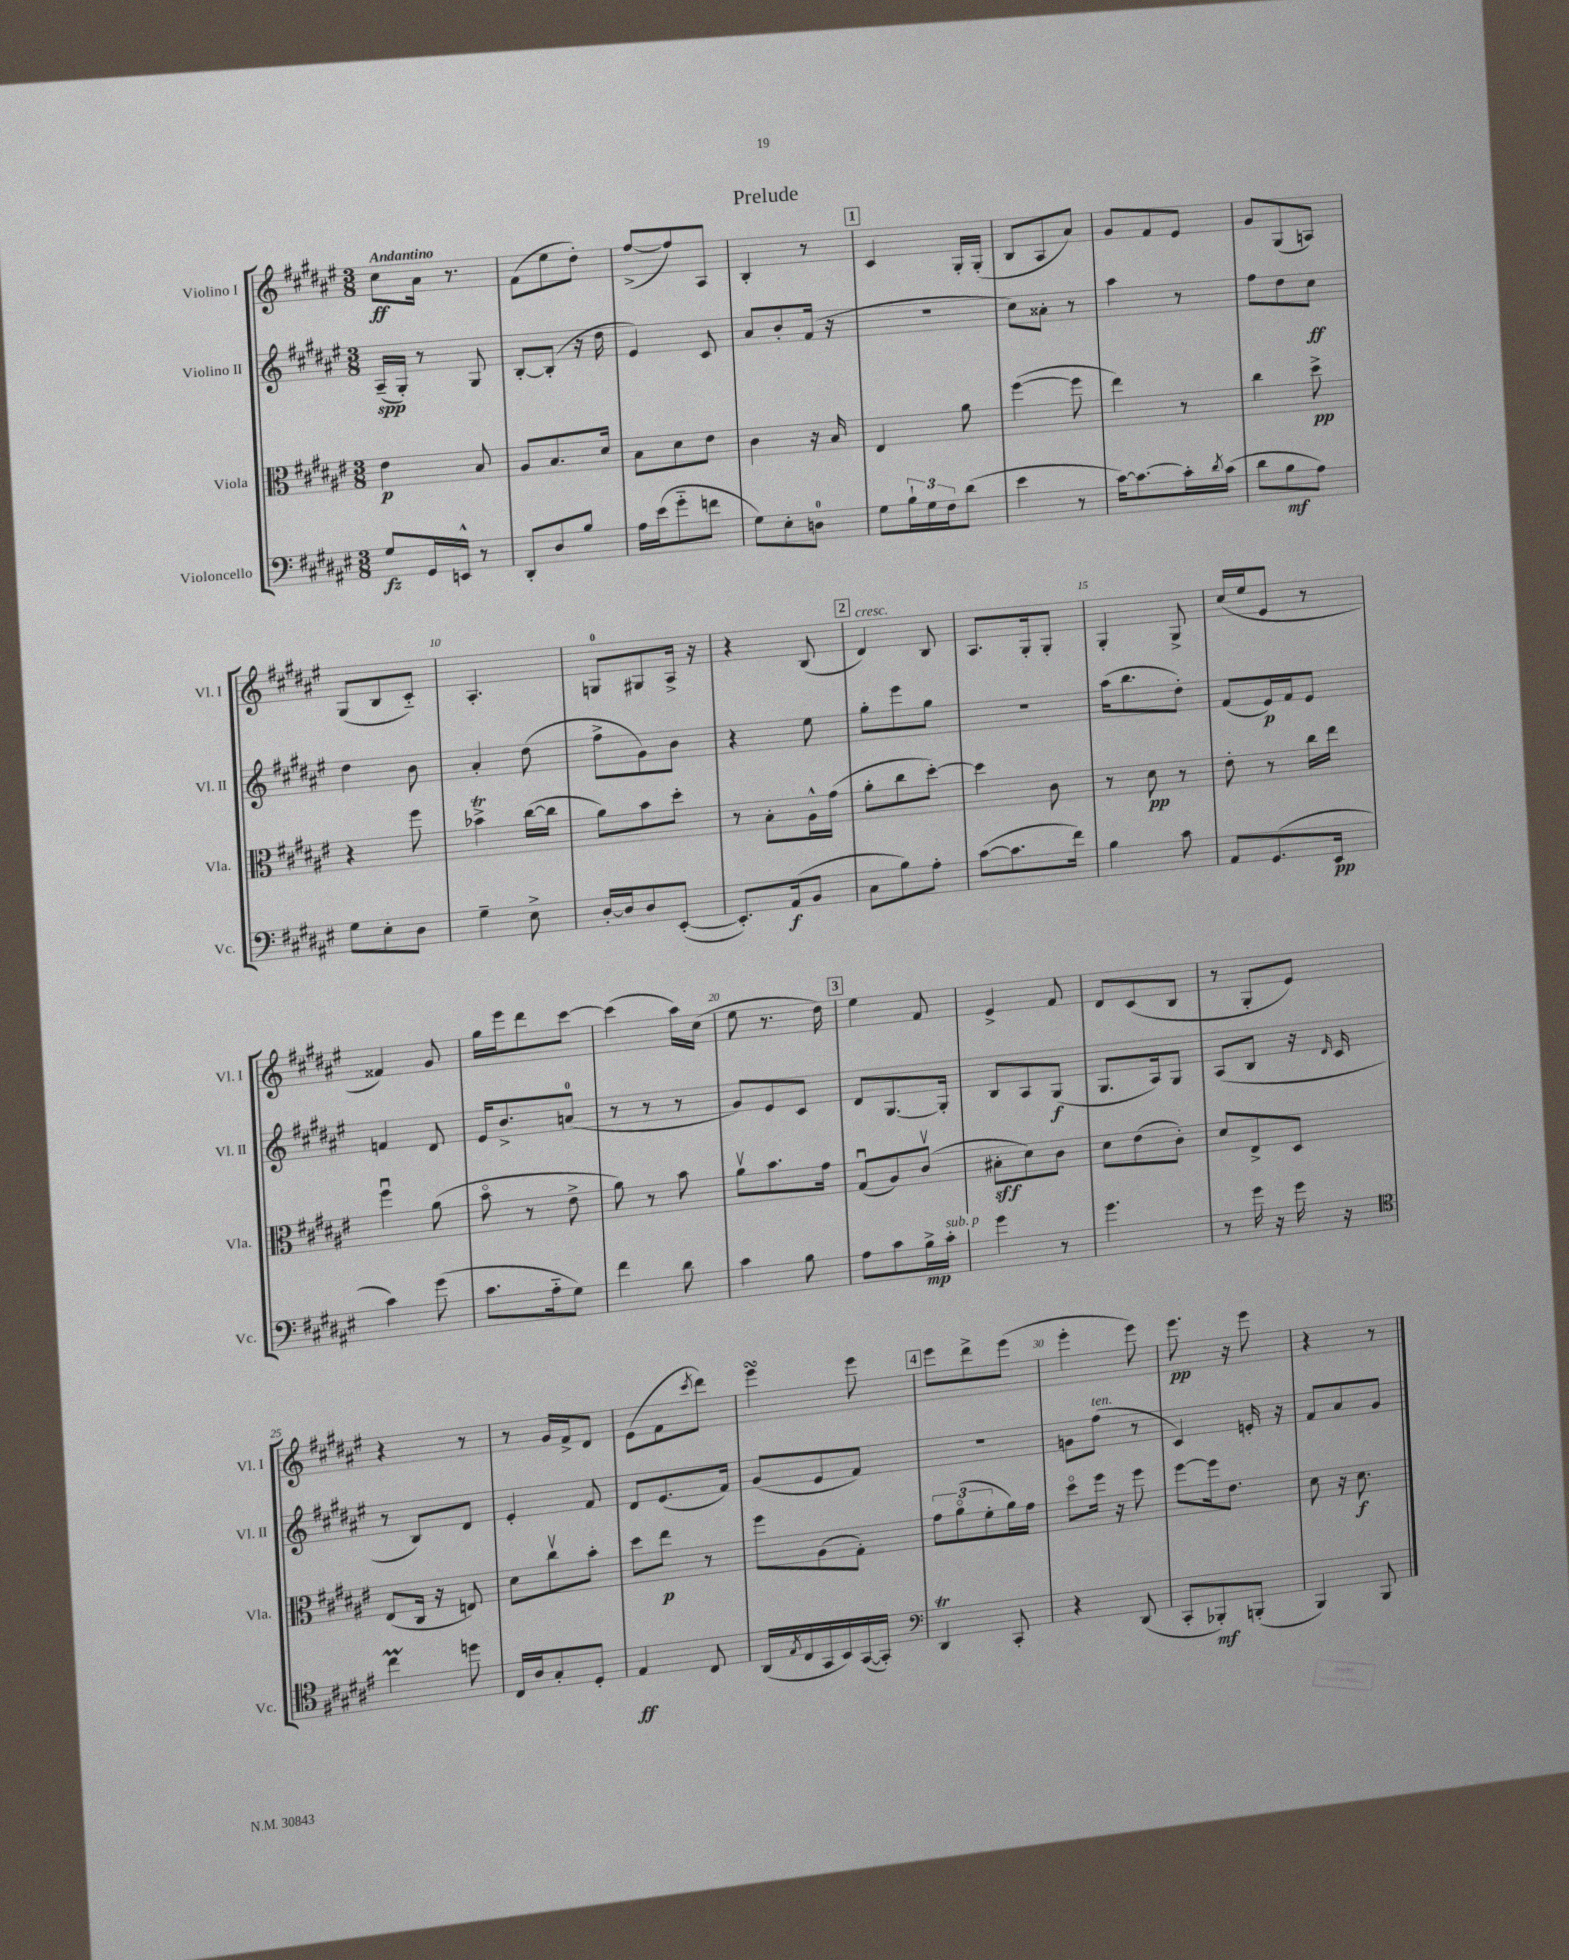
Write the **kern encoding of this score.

**kern	**kern	**kern	**kern
*staff4	*staff3	*staff2	*staff1
*clefF4	*clefC3	*clefG2	*clefG2
*k[f#c#g#d#a#e#]	*k[f#c#g#d#a#e#]	*k[f#c#g#d#a#e#]	*k[f#c#g#d#a#e#]
*M3/8	*M3/8	*M3/8	*M3/8
8G#	4e#	(16A#~	8cc#
.	.	16G#')	.
16GG#	.	8r	16a#
16EE^^	.	.	8.r
8r	8B	8G#	.
=	=	=	=
8DD#'	8A#	[8B'	(8f#
8D#	8.B	(8B']	8ee#
8B	.	16r	8dd#')
.	16d#	16dd#	.
=	=	=	=
16A#	8B	4e#)	([8ff#^
(16e#	.	.	.
8g#'~	8d#	.	8ff#])
8f	8e#	8c#	8A#
=	=	=	=
8G#)	4c#	8a#	4B'
8E#'	.	8b'	.
8D	16r	(16f#	8r
.	16B	16r	.
=	=	=	=
8G#	4E#	4.r	4c#
24B`	.	.	.
24G#	.	.	.
24F#	.	.	.
(8d#	8a#	.	16G#'
.	.	.	(16G#'
=	=	=	=
4e#	([4ff#	8cc#)	8B
.	.	8a##'	8A#
8r	8ff#]	8r	8a#)
=	=	=	=
[16c#)	4ee#)	4aa#	8g#
8.c#_	.	.	.
.	.	.	8f#
16c#']	8r	8r	8e#
8qd#	.	.	.
(16c#	.	.	.
=	=	=	=
8d#	4cc#	8ff#	8g#
8B	.	8dd#	(8G#
8A#)	8dd#^	8cc#	8A)
=	=	=	=
8G#	4r	4dd#	(8G#
8E#'	.	.	8B
8D#	8ff#	8b	8c#'~)
=	=	=	=
4G#~	4b-^	4a#'	4.A#'
8E#^	([16cc#	(8dd#	.
.	16cc#]	.	.
=	=	=	=
[16D#'	8a#)	8ff#^	8G
16D#]	.	.	.
8D#	8b	8g#)	8G#
([8EE#'	8dd#'	8b	16A#^
.	.	.	16r
=	=	=	=
8.EE#'])	8r	4r	4r
.	8B'	.	.
(16AA#	.	.	.
8BB	16A#^^	8ee#	(8B
.	(16g#	.	.
=	=	=	=
8C#	8a#'	8gg#'	4d#)
8B)	8cc#	8eee#	.
8A#'	[8dd#')	8gg#	8B
=	=	=	=
([8c#	4dd#]	4.r	8.A#
8.c#]	.	.	.
.	.	.	16G#'
.	8c#	.	8G#'
16f#)	.	.	.
=	=	=	=
4B	8r	(16aa#	4G#'
.	.	8.bb	.
.	8d#	.	.
8c#	8r	8dd#')	8G#^
=	=	=	=
8AA#	8e#'	(8f#	(16cc#
.	.	.	16ee#
(8.GG#	8r	16e#)	8e#
.	.	16f#	.
.	16cc#	8e#	8r
16EE#	16ee#	.	.
=	=	=	=
4c#)	4ff#u	4f	4f##)
(8g#	(8a#	8d#	8g#
=	=	=	=
8.c#	8bo	16e#	16gg#
.	.	8.b^	16eee#
.	8r	.	8ddd#
16A#'~	.	.	.
8G#)	8e#^	(8a	[8ccc#
=	=	=	=
4f#	8a#)	8r	(4ccc#]
.	8r	8r	.
8d#	8b	8r	16aa#)
.	.	.	(16cc#
=	=	=	=
4c#	8a#v	8g#)	8ee#
.	8.b	8e#	8.r
8B	.	8c#	.
.	16g#	.	16dd#)
=	=	=	=
8A#	(8G#u	8d#	4ee#
8c#	8A#)	[8.G#	.
16B^	(8c#v	.	8f#
16c#'	.	16G#']	.
=	=	=	=
4g#	8B#'	8B	4e#^
.	8d#)	8A#	.
8r	8c#	(8G#	8f#
=	=	=	=
4.g#	8d#	8.G#	8d#
.	(8e#	.	(8c#
.	.	16A#)	.
.	8c#')	8G#	8B
=	=	=	=
8r	8d#	(8A#	8r
16g#	8E#^	8B	8G#'
16r	.	.	.
16g#	8D#	16r	8e#)
.	.	16qqd#	.
16r	.	16c#	.
=	=	=	=
*clefC4	*	*	*
4cc#	(8E#	8r	4r
.	16C#	8B)	.
.	16r	.	.
8dd	8E)	8d#	8r
=	=	=	=
16C#	8d#	4e#'	8r
16A#	.	.	.
8G#'	8cc#v	.	16g#
.	.	.	16f#^
8D#'	8b'	8f#	8d#
=	=	=	=
4E#	8dd#	8d#	(8e#
.	8ee#	(8.e#	8f#
.	.	.	8qccc#
8C#	8r	.	8ddd#)
.	.	16f#)	.
=	=	=	=
(16AA#	8ff#	(8g#	4eee#
8qE#	.	.	.
16C#	.	.	.
16GG#	(8A#	8e#	.
16BB)	.	.	.
([16GG#	8G#')	8f#)	8eee#
16GG#'])	.	.	.
=	=	=	=
*clefF4	*	*	*
4DD#	12g#	4.r	8eee#
.	(12a#o	.	.
.	.	.	8ddd#^
.	12f#'	.	.
8CC#'	16a#)	.	(8eee#
.	16g#	.	.
=	=	=	=
4r	8dd#o	8g	4eee#'
.	16ff#	(8ff#	.
.	16r	.	.
(8DD#	8ff#	8r	8eee#)
=	=	=	=
8CC#'	[8ff#	4c#)	8.eee#
8BBB-')	16ff#]	.	.
.	8.e#	.	16r
(8BBB'	.	16e'	8eee#
.	.	16r	.
=	=	=	=
4BBB)	8d#	8f#	4r
.	16r	8a#	.
.	8.d#	.	.
8BBB	.	8g#	8r
==	==	==	==
*-	*-	*-	*-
····················
> _Written request_:
From the data above, extract every line that contains the string "kern", matching case exactly.

> _Correct result_:
Write the **kern encoding of this score.
**kern	**kern	**kern	**kern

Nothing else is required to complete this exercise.